> [WORK TO COMPLETE]: If a line in the records below contains the word "coche", copy it.

> [Data extracted from a collection]:

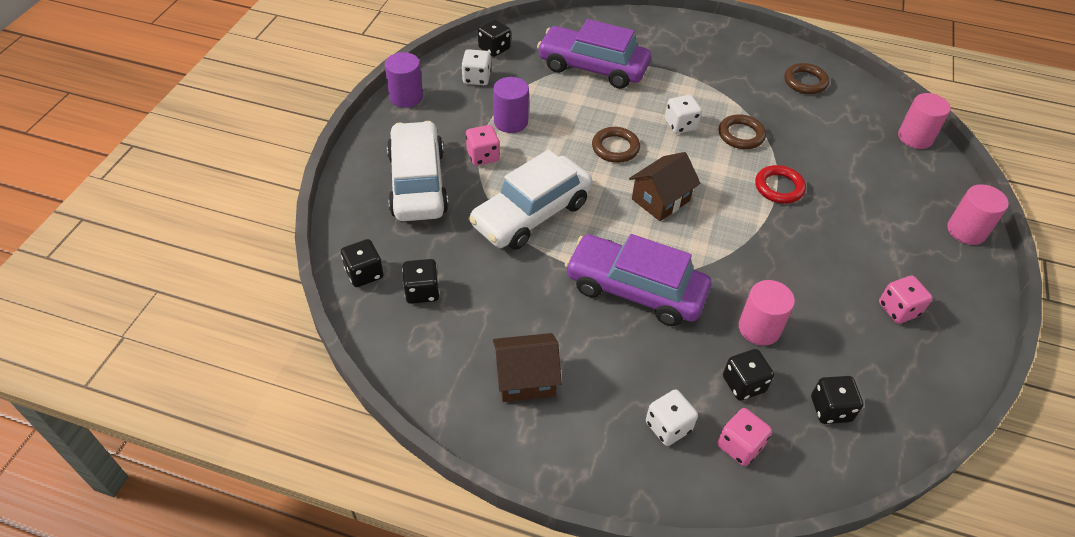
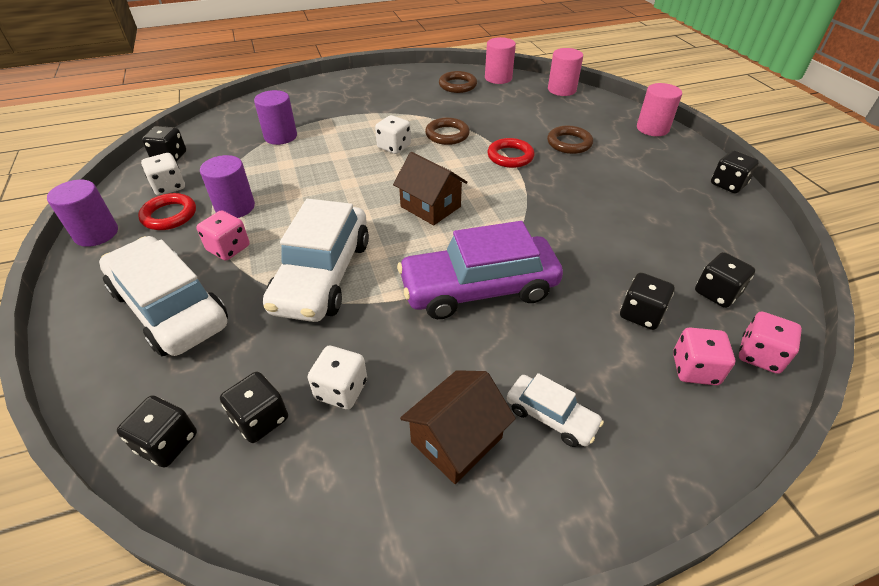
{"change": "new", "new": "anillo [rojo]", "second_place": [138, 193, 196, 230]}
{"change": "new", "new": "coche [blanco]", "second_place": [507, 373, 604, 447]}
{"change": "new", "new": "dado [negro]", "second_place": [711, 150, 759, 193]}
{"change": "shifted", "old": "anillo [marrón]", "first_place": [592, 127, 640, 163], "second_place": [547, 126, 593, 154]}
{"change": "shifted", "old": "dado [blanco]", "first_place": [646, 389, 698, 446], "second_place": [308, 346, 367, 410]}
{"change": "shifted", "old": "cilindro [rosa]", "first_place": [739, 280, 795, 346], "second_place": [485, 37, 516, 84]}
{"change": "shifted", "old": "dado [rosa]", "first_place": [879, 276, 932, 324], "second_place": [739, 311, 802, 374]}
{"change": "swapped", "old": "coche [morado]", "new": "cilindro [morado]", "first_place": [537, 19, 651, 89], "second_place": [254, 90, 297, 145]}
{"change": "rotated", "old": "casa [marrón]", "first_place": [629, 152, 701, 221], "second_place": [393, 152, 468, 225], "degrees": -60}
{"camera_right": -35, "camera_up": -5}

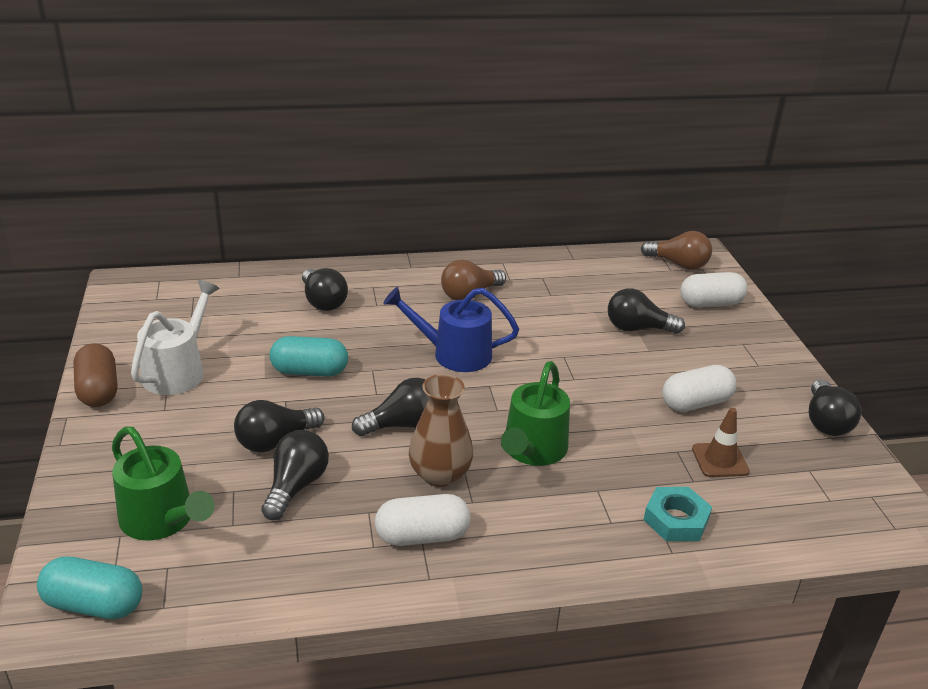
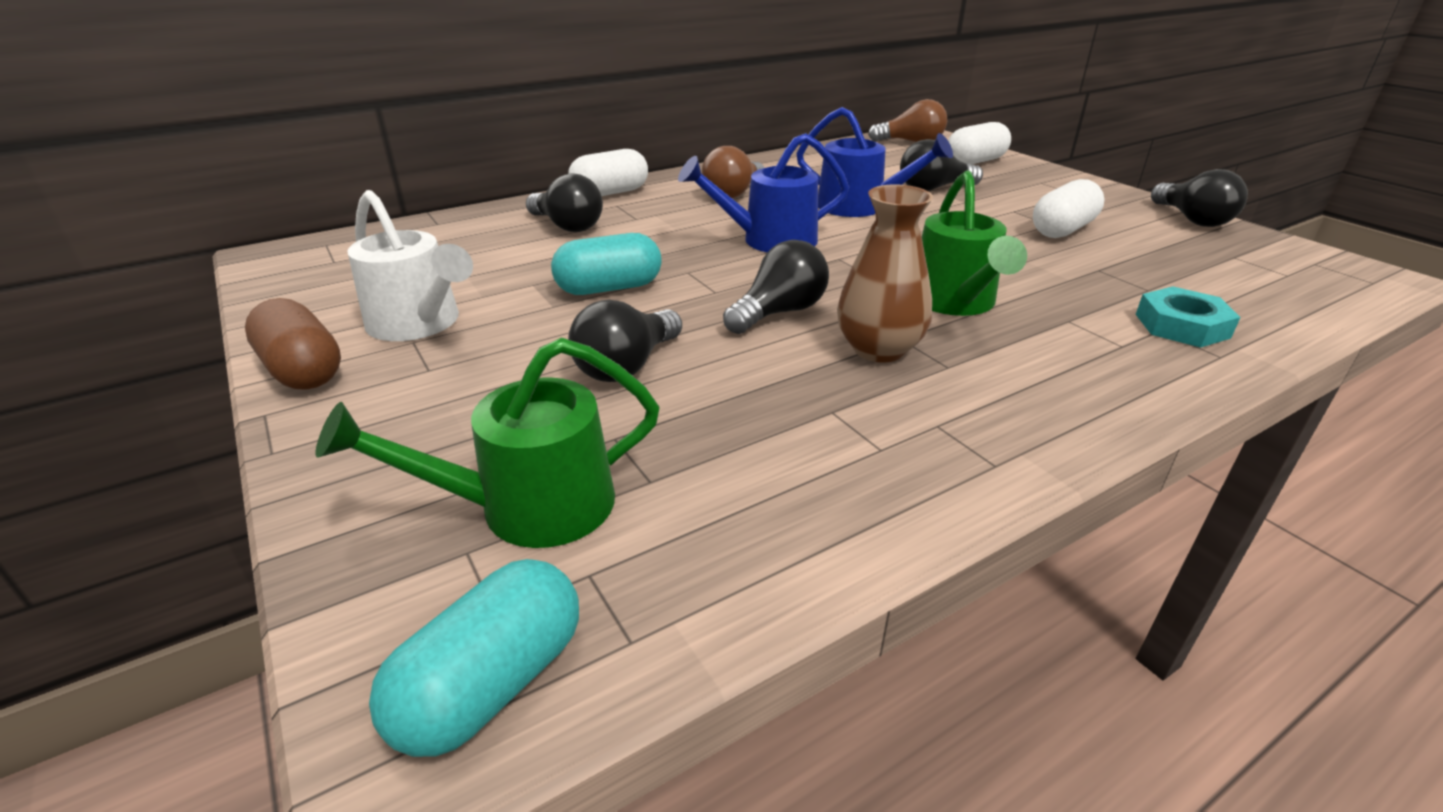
{"change": "gone", "old": "bombilla [negro]", "first_place": [261, 430, 329, 520]}
{"change": "gone", "old": "cono de tráfico [marrón]", "first_place": [692, 408, 750, 477]}
{"change": "new", "new": "regadera [azul]", "second_place": [796, 107, 953, 217]}
{"change": "shifted", "old": "cápsula [blanco]", "first_place": [375, 494, 471, 546], "second_place": [568, 149, 648, 196]}
{"change": "rotated", "old": "cápsula [turquesa]", "first_place": [37, 557, 142, 619], "second_place": [369, 559, 579, 757], "degrees": -45}
{"change": "rotated", "old": "regadera [verde]", "first_place": [112, 427, 215, 540], "second_place": [315, 338, 660, 548], "degrees": 135}
{"change": "rotated", "old": "regadera [blanco]", "first_place": [131, 280, 220, 395], "second_place": [347, 190, 473, 341], "degrees": 135}
{"camera_right": -20, "camera_up": 0}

> [SOLUTION TO THIS PROBLEM]:
{"change": "new", "new": "coche [blanco]", "second_place": [507, 373, 604, 447]}
{"change": "swapped", "old": "coche [morado]", "new": "cilindro [morado]", "first_place": [537, 19, 651, 89], "second_place": [254, 90, 297, 145]}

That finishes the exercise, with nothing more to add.